* **Source data**
▼

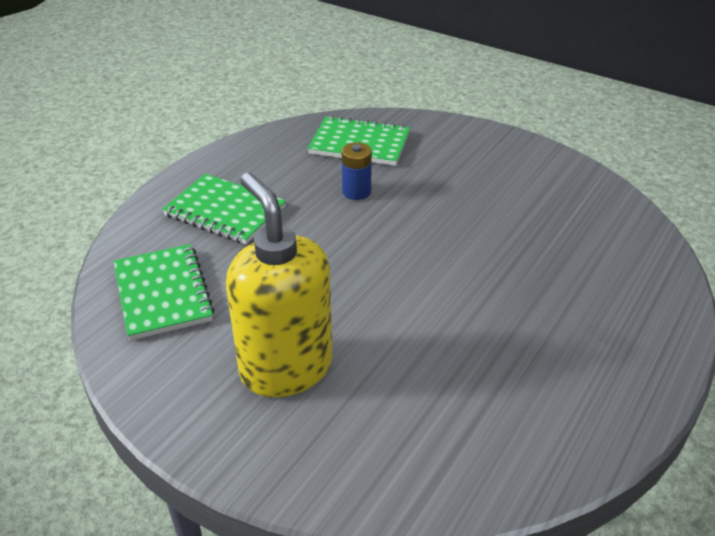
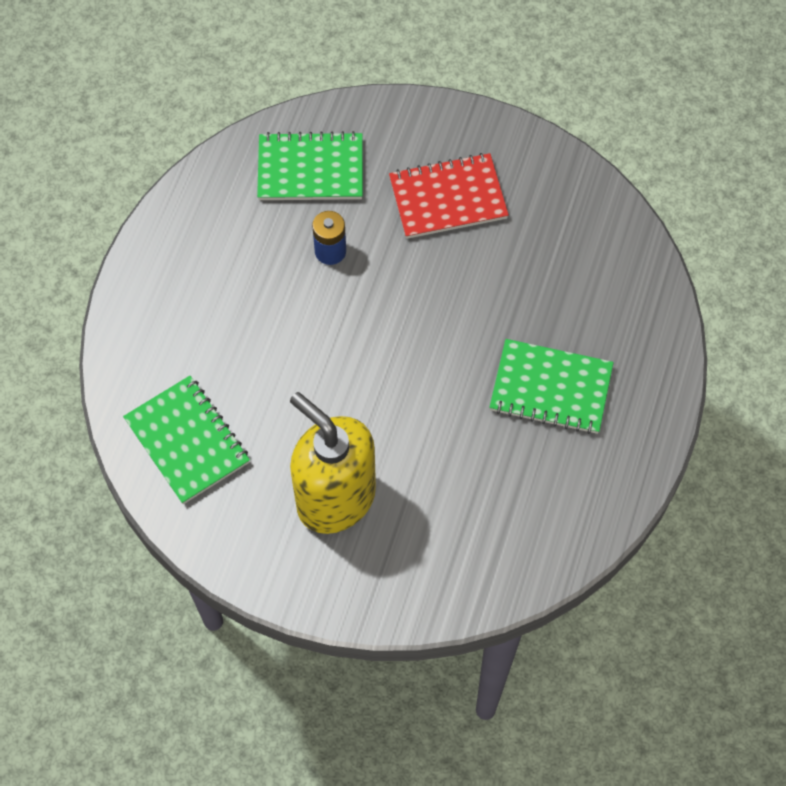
camera: 15 degrees left, 25 degrees up
(225, 211) = (201, 315): green notebook -> green notebook (550, 388)
(472, 177) = (448, 198): none -> red notebook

▲

Return the full set of lines above word for word and with no pictures.

* **Answer space**
camera: 15 degrees left, 25 degrees up
(225, 211) = (201, 315): green notebook -> green notebook (550, 388)
(472, 177) = (448, 198): none -> red notebook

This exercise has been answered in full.